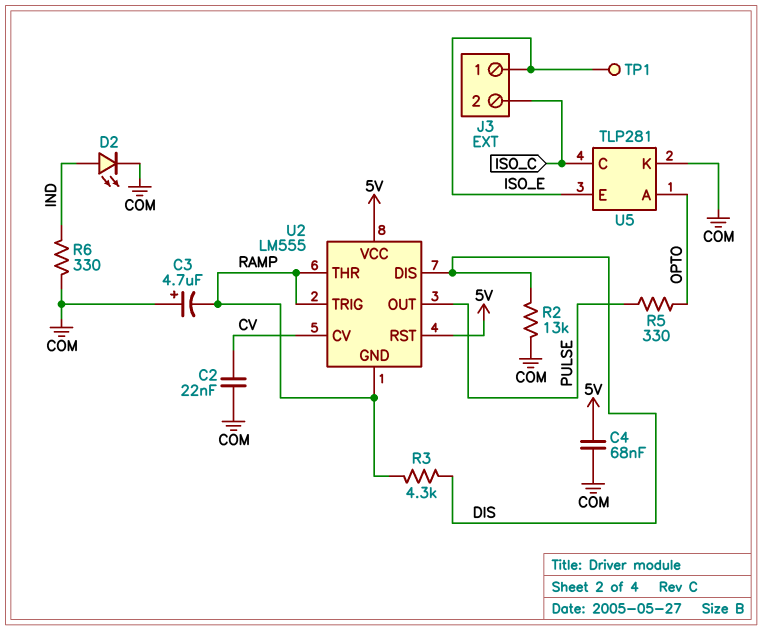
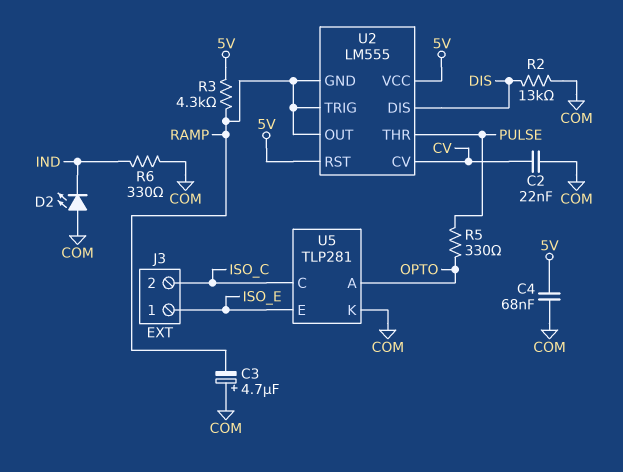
D2: LED (A IND, K COM) -> LED (A COM, K IND)
R3: 4.3k (DIS, RAMP) -> 4.3k (5V, RAMP)
TP1: test point (ISO_E) -> none
U2 pin OUT: PULSE -> RAMP
U2 pin THR: RAMP -> PULSE

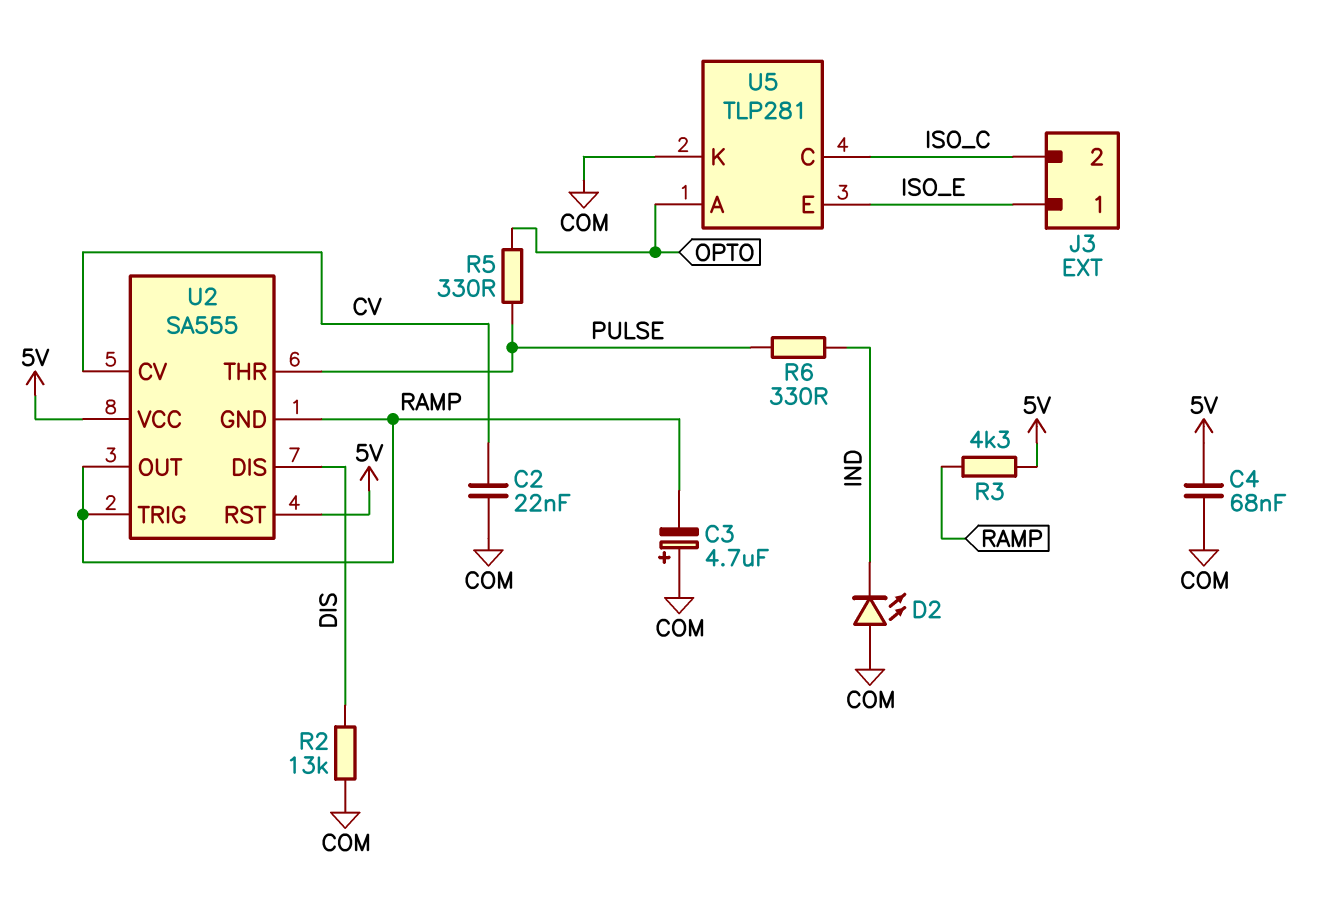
R6: 330 (COM, IND) -> 330 (IND, PULSE)
U2: LM555 -> SA555

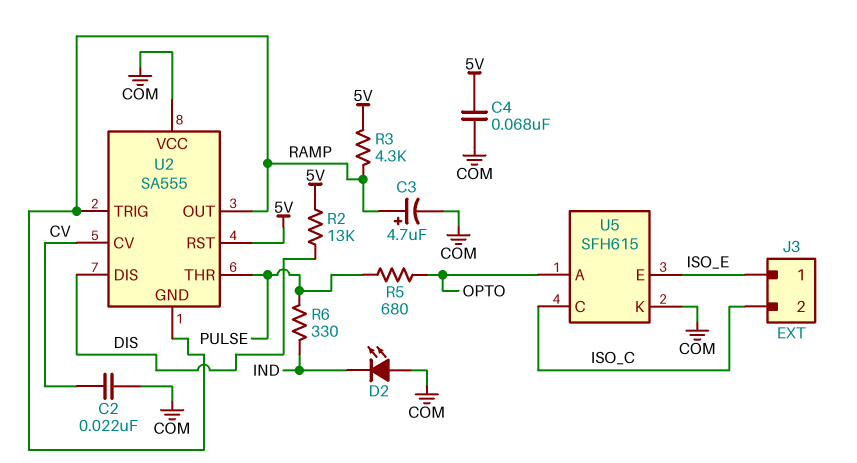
C3: 4.7uF (plus COM, minus RAMP) -> 4.7uF (plus RAMP, minus COM)
R2: 13k (COM, DIS) -> 13k (5V, DIS)
R5: 330 (OPTO, PULSE) -> 680 (OPTO, PULSE)
U2 pin VCC: 5V -> COM
U5: TLP281 -> SFH615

§

What is the number of lines in the data that include "RAMP"? Respond with that number and no other text.

4